> **Assigned task**:
Although the records contain pictures, only their text should be reproduced, exactly as written.

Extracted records
══════════════════════════════

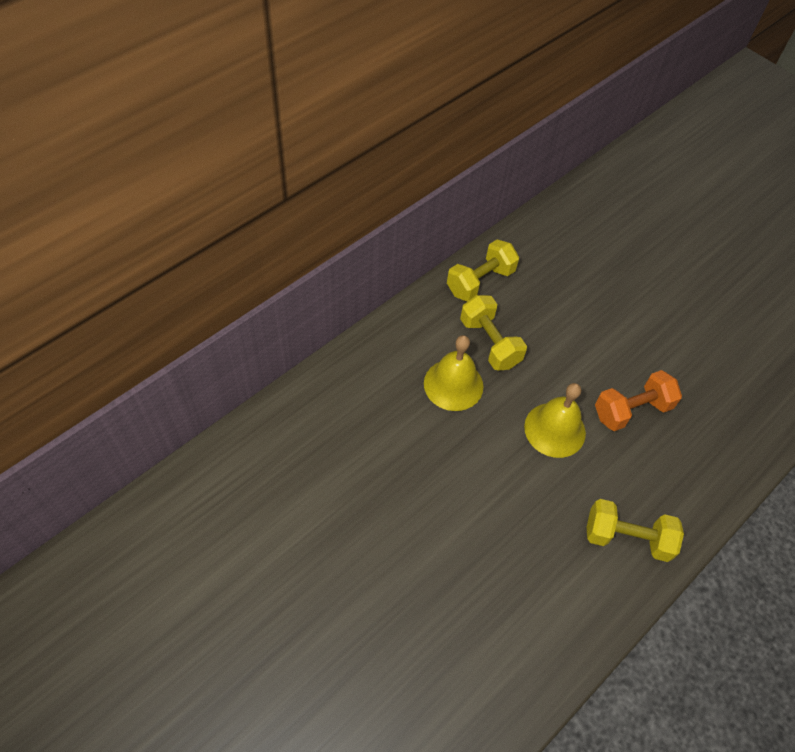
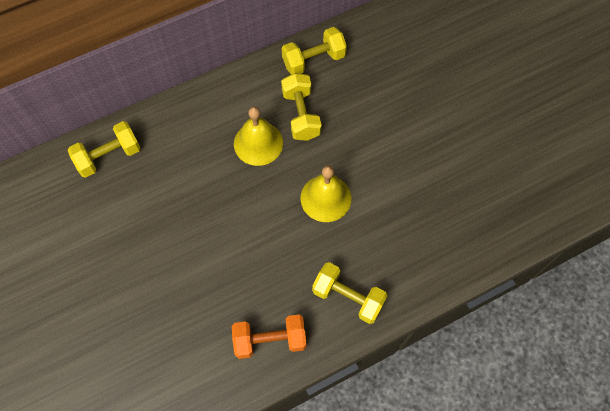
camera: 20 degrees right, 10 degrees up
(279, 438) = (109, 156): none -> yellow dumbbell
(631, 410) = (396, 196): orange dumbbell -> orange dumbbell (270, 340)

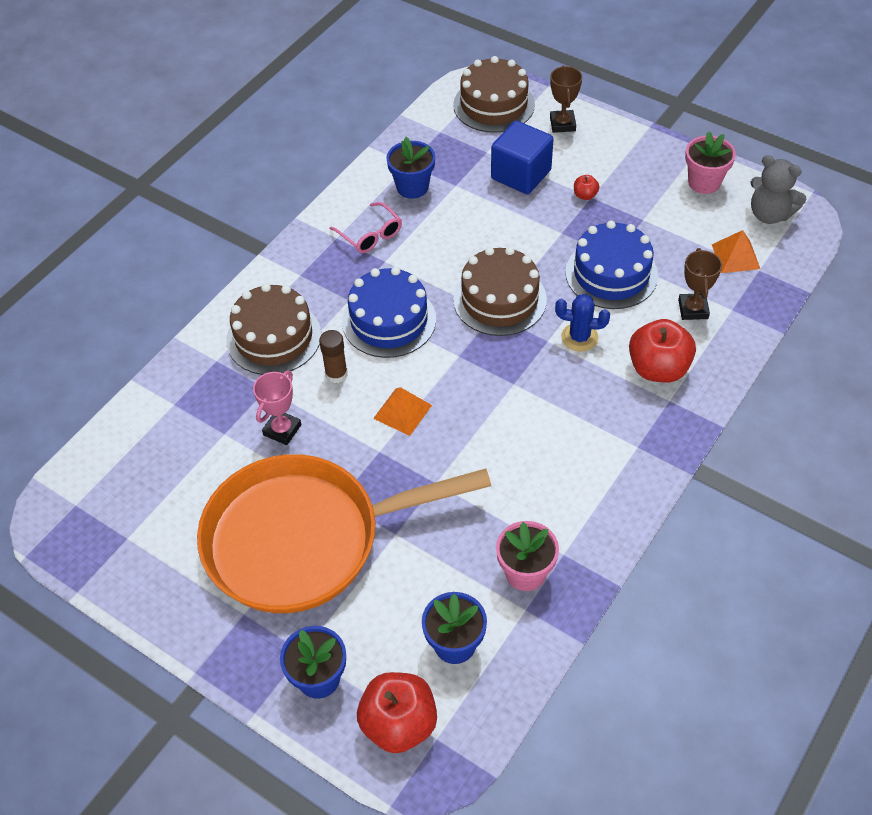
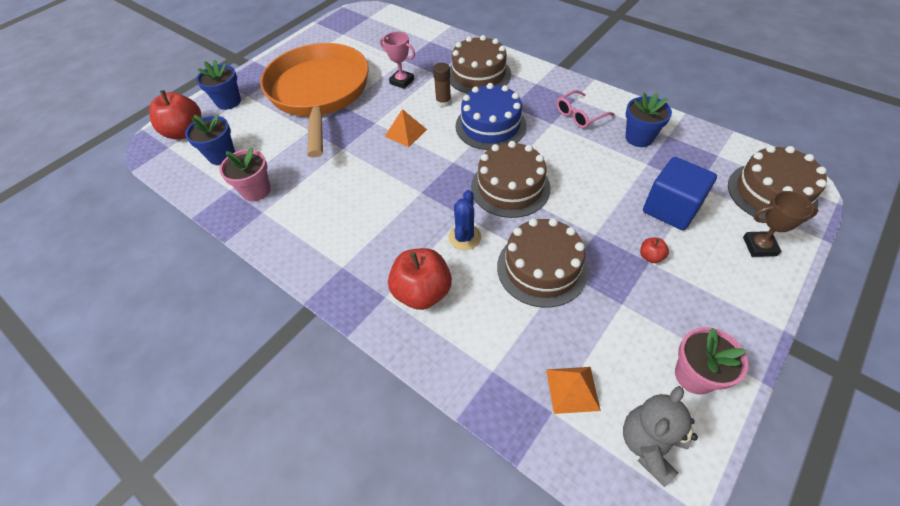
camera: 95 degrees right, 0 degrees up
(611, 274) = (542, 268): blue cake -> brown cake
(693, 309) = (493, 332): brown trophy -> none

══════════════════════════════

> **Answer section**:
camera: 20 degrees right, 10 degrees up
(279, 438) = (109, 156): none -> yellow dumbbell
(631, 410) = (396, 196): orange dumbbell -> orange dumbbell (270, 340)

camera: 95 degrees right, 0 degrees up
(611, 274) = (542, 268): blue cake -> brown cake
(693, 309) = (493, 332): brown trophy -> none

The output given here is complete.